Prompt
Across these entries, work out how many lines carry the string "none", and give only that number.
Start of Task data
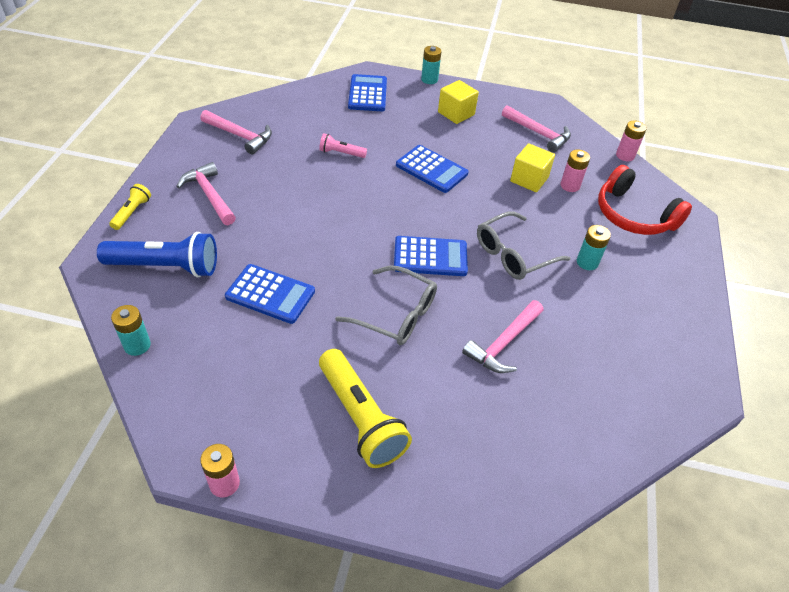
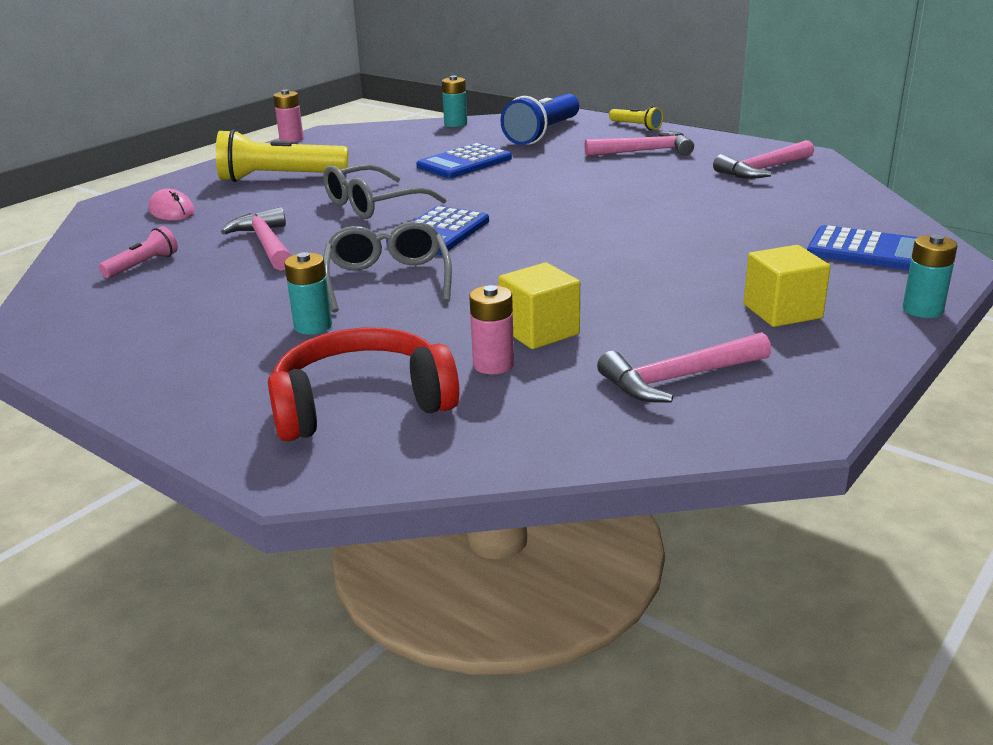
camera: 120 degrees right, 20 degrees down
pink flashlight [319,133,367,158] -> pink flashlight moved to [99,226,178,278]
blue calculator [396,145,469,193] -> none
pink battery [616,121,647,162] -> none
none -> pink mouse [149,189,195,220]

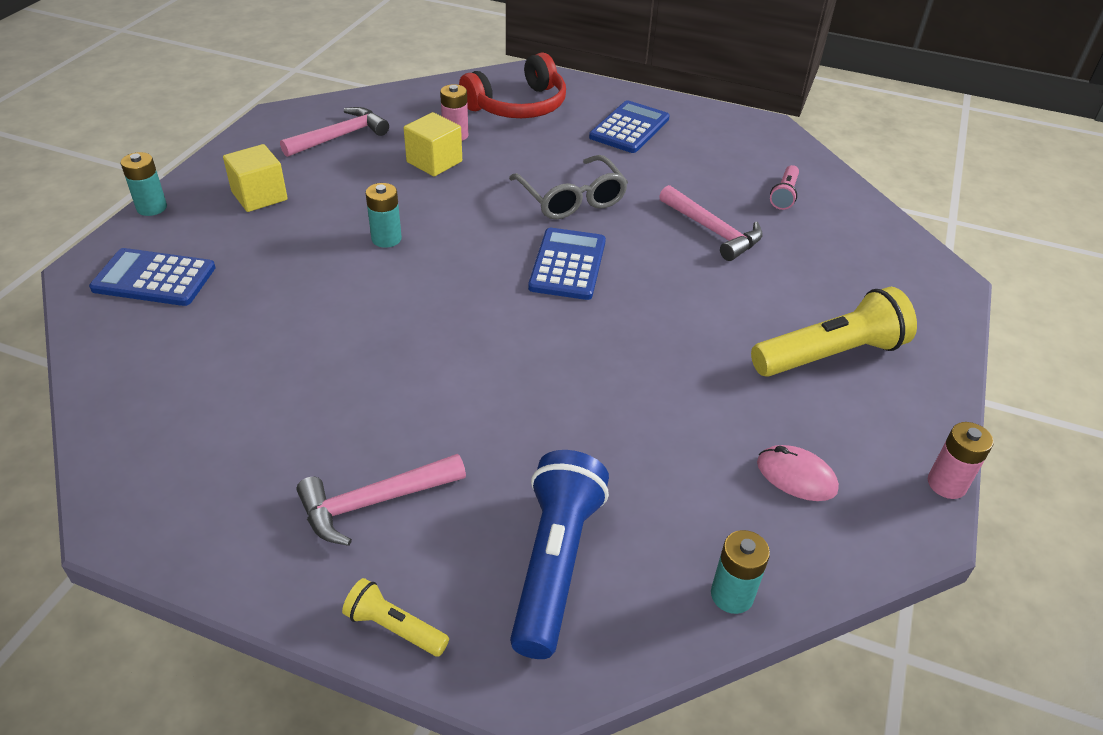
camera: 160 degrees right, 15 degrees up
pink mouse [149,189,195,220] -> pink mouse moved to [757,445,839,501]
turquoise battery [284,252,332,334] -> turquoise battery moved to [366,183,402,248]
grey glasses [323,164,447,219] -> none
blue calculator [416,143,512,178] -> blue calculator moved to [589,100,670,153]
pink hammer [713,140,814,179] -> none

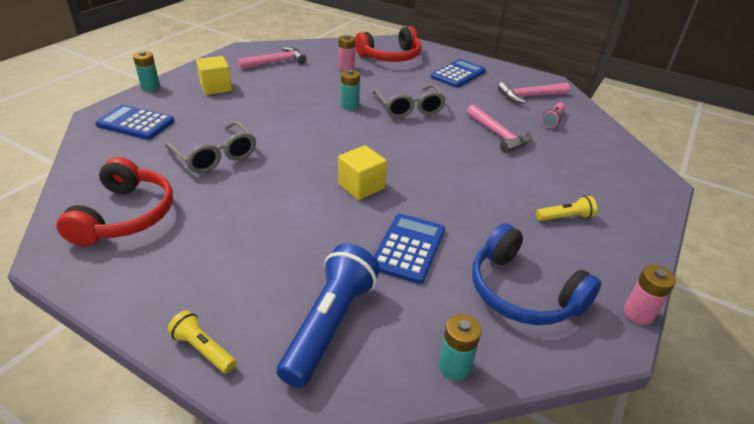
camera: 10 degrees right, 5 degrees down
pink hammer [296,454,466,546] -> pink hammer moved to [498,81,570,103]
turquoise battery [366,183,402,248] -> turquoise battery moved to [341,70,360,110]
yellow cube [404,112,462,176] -> yellow cube moved to [338,145,387,200]
blue calculator [528,228,606,300] -> blue calculator moved to [374,214,445,284]
yellow flashlight [751,287,917,377] -> yellow flashlight [536,196,597,221], size x0.50
pink mouse [757,445,839,501] -> blue headphones [472,223,601,325]
none -> red headphones [57,157,173,246]
none -> grey glasses [165,121,256,173]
End of Task data
Solution below
7